*Task directions:* Transcribe every entry exactly; the images stay out.
--- Extracted data ---
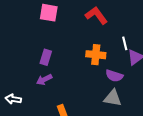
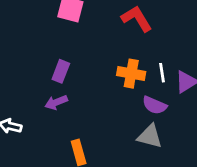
white line: (125, 43) -> (162, 73), moved

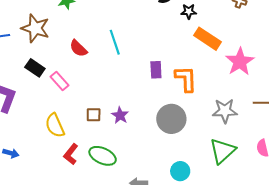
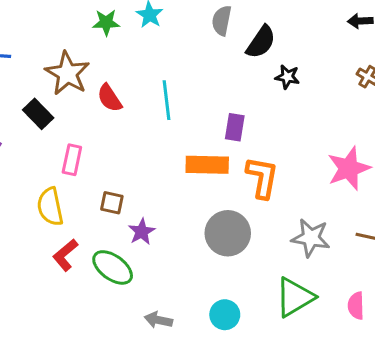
brown star: (35, 28) -> (67, 73), moved
orange rectangle: (208, 39) -> (207, 165), moved, turned -44
purple rectangle: (156, 70) -> (235, 127), moved
pink rectangle: (59, 81) -> (72, 160), moved, turned 42
purple star: (120, 115) -> (142, 232), moved

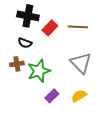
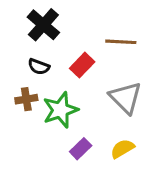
black cross: (28, 16) -> (43, 25), turned 30
red rectangle: (50, 28) -> (82, 65), moved

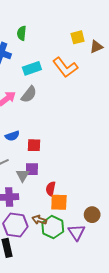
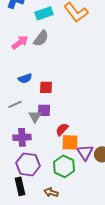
red semicircle: (51, 189) -> (62, 129), turned 32
brown arrow: (39, 220) -> (51, 192), moved
purple triangle: (77, 232) -> (85, 152), moved

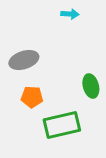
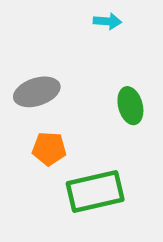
green ellipse: (91, 86) -> (130, 106), moved

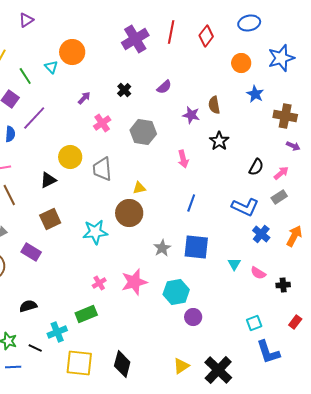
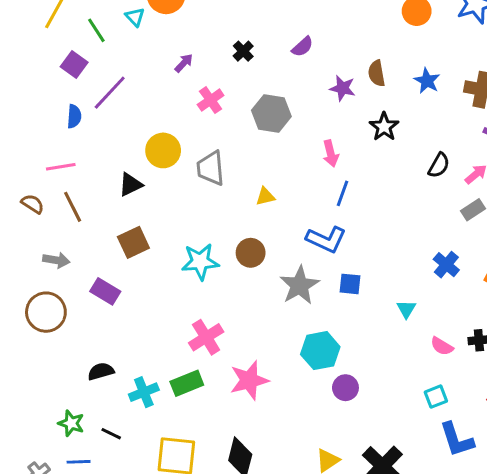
blue star: (255, 94) -> (427, 81), moved
blue line: (191, 203) -> (342, 193), moved
blue L-shape: (245, 207) -> (326, 239), moved
brown circle: (129, 213) -> (251, 253), moved, size x0.7
blue square: (196, 247) -> (350, 284), size x0.6
gray star: (162, 248) -> (300, 285), size x1.5
pink semicircle: (258, 273) -> (442, 346), moved
pink star: (134, 282) -> (249, 380), moved
pink cross: (99, 283) -> (206, 337), size x1.6
cyan cross: (57, 332) -> (144, 392), moved

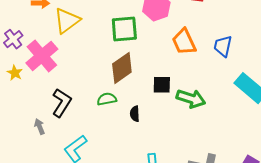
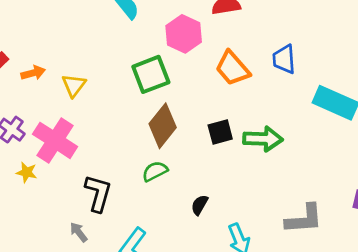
yellow triangle: (67, 21) -> (74, 85), size x0.7
black semicircle: (135, 114) -> (200, 205), moved, turned 49

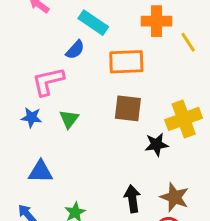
---
*The completed task:*
white line: (125, 43) -> (162, 73), moved

brown star: (35, 28) -> (67, 73), moved
orange rectangle: (208, 39) -> (207, 165), moved, turned -44
purple rectangle: (156, 70) -> (235, 127), moved
pink rectangle: (59, 81) -> (72, 160), moved, turned 42
purple star: (120, 115) -> (142, 232), moved

black cross: (28, 16) -> (43, 25), turned 30
red rectangle: (50, 28) -> (82, 65), moved

red semicircle: (51, 189) -> (62, 129), turned 32
brown arrow: (39, 220) -> (51, 192), moved
purple triangle: (77, 232) -> (85, 152), moved

green ellipse: (91, 86) -> (130, 106), moved

blue star: (255, 94) -> (427, 81), moved
blue line: (191, 203) -> (342, 193), moved
blue L-shape: (245, 207) -> (326, 239), moved
brown circle: (129, 213) -> (251, 253), moved, size x0.7
blue square: (196, 247) -> (350, 284), size x0.6
gray star: (162, 248) -> (300, 285), size x1.5
pink semicircle: (258, 273) -> (442, 346), moved
pink star: (134, 282) -> (249, 380), moved
pink cross: (99, 283) -> (206, 337), size x1.6
cyan cross: (57, 332) -> (144, 392), moved

yellow triangle: (67, 21) -> (74, 85), size x0.7
black semicircle: (135, 114) -> (200, 205), moved, turned 49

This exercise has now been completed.